Extracted material
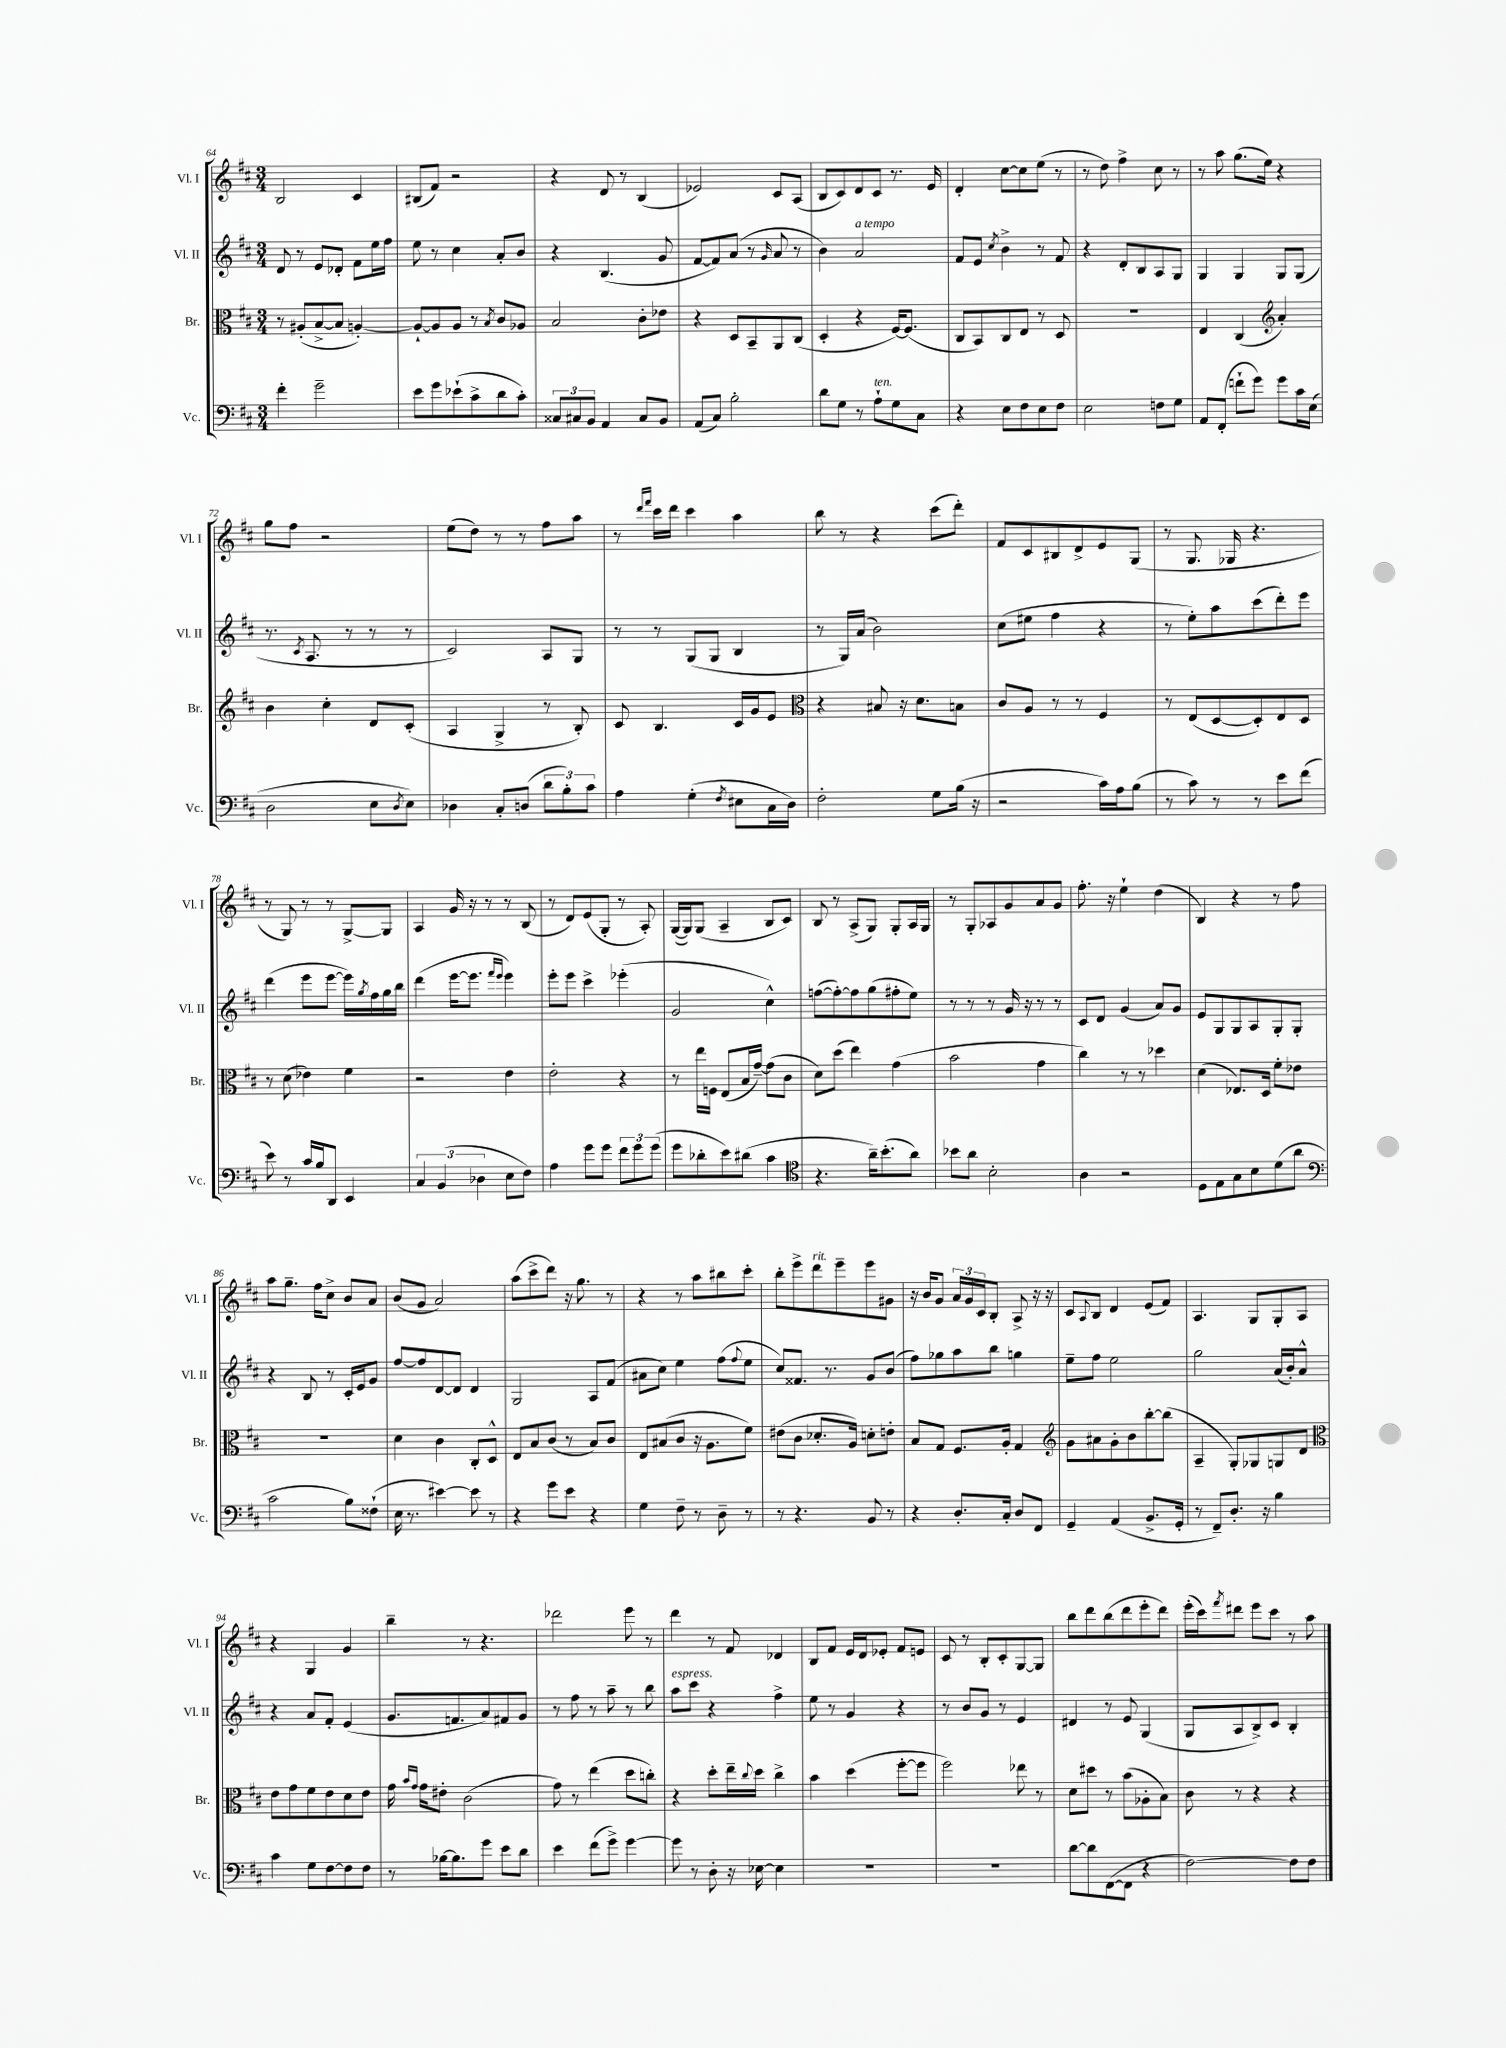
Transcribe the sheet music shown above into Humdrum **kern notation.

**kern	**kern	**kern	**kern
*part4	*part3	*part2	*part1
*staff4	*staff3	*staff2	*staff1
*I"Vc.	*I"Br.	*I"Vl. II	*I"Vl. I
*I'Vc.	*I'Br.	*I'Vl. II	*I'Vl. I
*clefF4	*clefC3	*clefG2	*clefG2
*k[f#c#]	*k[f#c#]	*k[f#c#]	*k[f#c#]
*M3/4	*M3/4	*M3/4	*M3/4
=64	=64	=64	=64
4f#'\	8r	8d/	2B/
.	(8A#X'/L	8r	.
2g~\	[8B^/	8e/L	.
.	8B/J]	8d-X'/J	.
.	[4An'/)	8f#\L	4c#/
.	.	16ee\L	.
.	.	16ff#\JJ	.
=65	=65	=65	=65
8e\L	8A`/L_	8ee\	(8B#X/L
8g\	8A/]	8r	8f#/J)
(8e-X`\	8A/J	4cc#\	2r
8c#^\	8r	.	.
.	8qB/	.	.
8d\	8c#/L	8a'/L	.
8c#'\J)	8A-X/J	8b/J	.
=66	=66	=66	=66
12C##X/L	2B/	4r	4r
12C#X/	.	.	.
12BB/J	.	.	.
4AA/	.	(4.B/	8d/
.	.	.	8r
8C#/L	8c#'\L	.	(4B/
8BB/J	8e-X\J	8g/	.
=67	=67	=67	=67
(8AA/L	4r	[8f#/L	2e-X/)
8C#/J)	.	8f#/])	.
2B'\	8D/L	(8a/J	.
.	8BB~/	8r	.
.	.	16qqg/	.
.	8AA/	8a/	8c#/L
.	(8C#/J	8r	(8A/J
=68	=68	=68	=68
8d\L	4D'/	4b\)	8B/L
8G\J	.	.	8c#/)
!	!	!LO:TX:a:i:t=a tempo	!
8r	4r	2a/	8d/
!LO:TX:a:i:t=ten.	!	!	!
8A`\L	.	.	8c#/J
8G\	[16F#/KL)	.	8.r
.	(8.F#/J]	.	.
8C#\J	.	.	.
.	.	.	16e/
=69	=69	=69	=69
4r	8C#/L	8f#/L	4d'/
.	8BB/)	8e/J	.
.	.	8qcc#/	.
8E\L	8C#/	4b^\	[8cc#\L
8F#\	8E/J	.	8cc#\]
8E\	8r	8r	(8ee\J
8F#\J	8D/	8f#/	8r
=70	=70	=70	=70
2E\	2.r	4r	8r
.	.	.	8dd\)
.	.	8d'/L	4ff#^\
.	.	8B/	.
8Fn\L	.	8A/	8cc#\
8G\J	.	8G/J	8r
=71	=71	=71	=71
8AA/L	4E/	4G/	8r
(8FF#'/J	.	.	8aa\
8fn`\L	(4C#/	4G/	(8.gg\L
8g\J)	.	.	.
.	.	.	16ee\Jk)
*	*clefG2	*	*
8g\L	4a'/)	8G/L	4r
16c#\L	.	(8G/J	.
(16E\JJ	.	.	.
!!LO:LB:g=z
=72	=72	=72	=72
2D\	4b\	8.r	8gg\L
.	.	.	8ff#\J
.	.	8qc#/	.
.	.	8.A/	.
.	4cc#'\	.	2r
.	.	8r	.
8E\L	8d/L	8r	.
8qD/	.	.	.
8E\J)	(8c#'/J	8r	.
=73	=73	=73	=73
4D-X\	4A/	2c#/)	(8ee\L
.	.	.	8dd\J)
8C#'/L	4G^/	.	8r
(8Dn/J	.	.	8r
12d\L	8r	8A/L	8ff#\L
12B'\)	.	.	.
.	8B'/)	8G/J	8aa\J
12c#\J	.	.	.
=74	=74	=74	=74
4A\	8c#/	8r	8r
.	.	.	16qqddd/LL
.	.	.	16qqfff#/JJ
.	4.B/	8r	16ccc#\LL
.	.	.	16ddd\JJ
(4G'\	.	(8G/L	4ccc#\
.	.	8G/J	.
8qF#/	.	.	.
8E#X\L	16c#/LL	4B/	4aa\
.	16g/J	.	.
16C#\L	8e/J	.	.
16D\JJ)	.	.	.
=75	=75	=75	=75
*	*clefC3	*	*
2F#'\	4r	8r	8bb\
.	.	16G/LL)	8r
.	.	(16a/JJ	.
.	8B#X/	2b\)	4r
.	16r	.	.
.	8.d\L	.	.
8G\L	.	.	(8ccc#\L
(16B\Jk	8Bn\J	.	8ddd'\J)
16r	.	.	.
=76	=76	=76	=76
2r	8c#/L	(8cc#\L	8f#/L
.	8A/J	8ee#X\J	8c#/
.	8r	4ff#\	8B#X/
.	8r	.	8d^/
16c#\LL)	4F#/	4r	8e/
16A\J	.	.	.
(8B\J	.	.	(8G/J
=77	=77	=77	=77
8r	8r	8r	8r
8c#\)	(8E/L	8ee'\L)	8.G/
8r	[8D/	8aa\	.
.	.	.	16G-X/
8r	8D'/])	(8ccc#\	4.r
8e\L	8E/	8ddd'\)	.
(8f#\J	8D/J	8eee\J	.
!!LO:LB:g=z
=78	=78	=78	=78
8e\)	8r	(4ddd\	8r
8r	(8d\	.	8G/)
16c#/LL	4e-X\)	8eee\L	8r
16B/J	.	.	.
8DD/J	.	[8eee\J	8r
4EE/	4f#\	16eee\LL])	[8G^/L
.	.	8qgg/	.
.	.	16ff#\	.
.	.	16gg\	8G/J]
.	.	16bb\JJ	.
=79	=79	=79	=79
6C#/	2r	(4ddd\	4A/
(6BB/	.	.	.
.	.	[16eee\KL	16g/
.	.	8.eee\J]	16r
6D-X\	.	.	.
.	.	.	8r
.	.	16qqfff#/LL	.
.	.	16qqeee/JJ	.
8E\L	4e\	4eee\)	8r
8F#\J)	.	.	(8B/
=80	=80	=80	=80
4A\	2e'\	8eee'\L	8r
.	.	8eee\J	8d/L)
8g\L	.	4ccc#^\	(8e/
8g\J	.	.	8G'/J
12f#\L	4r	(4eee-X'\	8r
12g\	.	.	.
.	.	.	8A'/)
(12g\J	.	.	.
=81	=81	=81	=81
8g\L	8r	2g/	([16G/LL
.	.	.	16G/J])
8d-X'\	16ee\LL	.	(8G/J
.	16Fn\JJ	.	.
8e\)	(8E/L	.	4A~/
(8d#X\J	16B/L	.	.
.	[16g~/JJ)	.	.
4c#\	(8g\L]	4cc#^^\)	8B/L
.	8c#\J	.	8c#/J)
=82	=82	=82	=82
*clefC4	*	*	*
4.r	8d\L)	([8ffn\L	8B/
.	(8dd\J	8ff'\_)	8r
.	4ee\)	8ff\]	(8A^/L
16a~\KL)	.	(8gg\	8G/J)
(8.b'\	.	.	.
.	(4g\	8ff#X'\	8G'/L
8a\J)	.	8ee\J)	16A/L
.	.	.	16G/JJ
=83	=83	=83	=83
8b-X\L	2b\	8r	8r
8a\J	.	8r	8G'/L
2B'\	.	8r	8A-X/
.	.	16g/	8g/
.	.	16r	.
.	4g\	8r	8a/
.	.	8r	8g/J
=84	=84	=84	=84
4A\	4cc#\)	8c#/L	8.ff#'\
.	.	8d/J	.
.	.	.	16r
2r	8r	(4g/	4ee`\
.	8r	.	.
.	4dd-X\	8a/L)	(4dd\
.	.	8g/J	.
=85	=85	=85	=85
8D\L	(4d\	8e/L	4B/)
8E\	.	8G/	.
8G\	8.E-X/L)	8G/	4r
8B\	.	8A/	.
.	16D/Jk	.	.
(8d\	8f#'\L	8G'/	8r
8a\J	8e-X\J	8G'/J	8ff#\
!!LO:LB:g=z
=86	=86	=86	=86
*clefF4	*	*	*
2c#\	2.r	4r	8aa\L
.	.	.	8.gg~\J
.	.	8B/	.
.	.	.	16ff#\KL
.	.	8r	8cc#^\J
8B\L)	.	16c#'/LL	8b/L
.	.	16e/J	.
(8F##X`\J	.	8g/J	8a/J
=87	=87	=87	=87
16E\	4d\	[8ff#/L	(8b/L
8.r	.	.	.
.	.	8ff#/]	8g/J
[4e#X\)	4c#\	[8d/	2a/)
.	.	8d/J]	.
8e#\]	8C#'/L	4d/	.
8r	8D^^/J	.	.
=88	=88	=88	=88
4r	8E/L	2G/	(8aa\L
.	8B/	.	8ccc#^\
8g\L	(8c#/J	.	8ddd\J)
8e\J	8r	.	16r
.	.	.	8.gg\
4r	8B/L)	8A/L	.
.	8c#/J	(8f#/J	8r
=89	=89	=89	=89
4G\	8E/L	8a#X\L	4r
.	(8B#X/	8cc#\J)	.
8F#~\	8c#/J	4ee\	8r
8r	16r	.	8aa\L
.	8.A\L	.	.
8D~\	.	(8ff#\L	8bb#X\
.	.	8qqff#/	.
8r	8f#\J)	8ee\J	8ccc#'\J
=90	=90	=90	=90
8r	(8e#X\L	8cc#/L)	8bb'\L
4.r	8c#\J	8.f##X/J	8eee^\
!	!	!	!LO:TX:a:i:t=rit.
.	8.d-X'/L	.	8ddd\
.	.	8.r	.
.	.	.	8eee~\
.	16A/Jk)	.	.
8BB/	8dn'\L	8g/L	8eee\
8r	8en'\J	(8b/J	8g#X\J
=91	=91	=91	=91
4r	8B/L	8ff#\L)	16r
.	.	.	16b/KL
.	8G/J	8gg-X\	8g/J
8.D'/L	8.F#/L	8aa\	24a/LL
.	.	.	24g/
.	.	.	24c#/J
.	.	8bb\J	8B'/J
16C#'/Jk	16A'/Jk	.	.
8D/L	4G/	4ggn\	8A^/
8FF#/J	.	.	16r
.	.	.	16r
=92	=92	=92	=92
*	*clefG2	*	*
4GG~/	8g\L	8ee~\L	8c#/L
.	.	.	8qqA/
.	8a#X\	8ff#\J	8B/J
(4AA/	8g'\	2ee\	4d/
.	8b\	.	.
8.BB^/L	[8bb'\	.	(8e/L
.	(8bb\J]	.	8f#/J)
16GG'/Jk	.	.	.
=93	=93	=93	=93
8r	4A~/	2gg\	4.A/
8FF#~/L)	.	.	.
8.D'/J	8G'/L)	.	.
.	8G-X/	.	8G/L
16r	.	.	.
4B\	8Gn/	(16a/LL	8G'/
.	.	16b'/J)	.
.	8d/J	8a^^/J	8A/J
!!LO:LB:g=z
=94	=94	=94	=94
*	*clefC3	*	*
4c#\	8e\L	4r	4r
.	8g\	.	.
8G\L	8f#\	8a/L	4G/
[8F#\	8e\	8f#'/J	.
8F#\]	8d\	(4e/	4g/
8F#\J	8e\J	.	.
=95	=95	=95	=95
8r	16g\	8.g/L	4bb~\
.	16qqb/LL	.	.
.	16qqg/JJ	.	.
.	16g\KL	.	.
[16B-X\KL	8e#X'\J	.	.
8.B-\]	.	8.fn/	.
.	(2c#\	.	8r
8g\J	.	8a/)	4.r
8e\L	.	8f#X/	.
8d\J	.	8g/J	.
=96	=96	=96	=96
4e\	8g\)	8r	2ddd-X\
.	8r	8ff#\	.
(8f#\L	(4ee\	8r	.
8g^\J)	.	8aa~\	.
[4g\	8dd\L	8r	8eee\
.	8ccn'\J)	8bb\	8r
=97	=97	=97	=97
!	!	!LO:TX:a:i:t=espress.	!
8g\]	4r	8aa\L	4ddd\
8r	.	8ccc#\J	.
8D'\	8dd'\L	4r	8r
16r	16ee~\L	.	8f#/
.	8qqcc#/	.	.
[16E-X\	16dd\JJ	.	.
4E-\]	4cc#^\	4ff#^\	4d-X/
=98	=98	=98	=98
2.r	4b\	8ee\	8B/L
.	.	8r	8f#/J
.	(4dd\	4g/	16e/LL
.	.	.	16d/J
.	.	.	8e-X'/J
.	[8ff#'\L	4r	8f#/L
.	8ff#\J]	.	8en/J
=99	=99	=99	=99
2.r	2ff#\)	8r	8c#/
.	.	8b/L	8r
.	.	8g/J	8B'/L
.	.	8r	8c#'/
.	8ee-X\	4e/	[8G/
.	8r	.	8G/J]
=100	=100	=100	=100
[8d\L	8d\L	4d#X/	8bb\L
8d\]	8dd#X\J	.	8ddd\
([8FF#\	8r	8r	(8bb\
8FF#\J]	(8b\L	8e/	8ddd\
4r	8A-X'\	(4G/	8eee'\
.	8B\J)	.	8ddd\J)
=101	=101	=101	=101
[2F#\)	8c#\	8G/L	(16eee'\LL
.	.	.	16ccc#\J)
.	.	.	8qfff#/
.	8r	8A/	8ddd#X\J
.	4r	8B^/)	8eee\L
.	.	8c#/J	8ccc#\J
8F#\L]	4r	4B'/	8r
8F#\J	.	.	8aa\
==	==	==	==
*-	*-	*-	*-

Direction
Collect every line in the records above that contains the string "kern", and reproduce each such line in full.

Response to the exercise
Transcribe the sheet music shown above into Humdrum **kern notation.
**kern	**kern	**kern	**kern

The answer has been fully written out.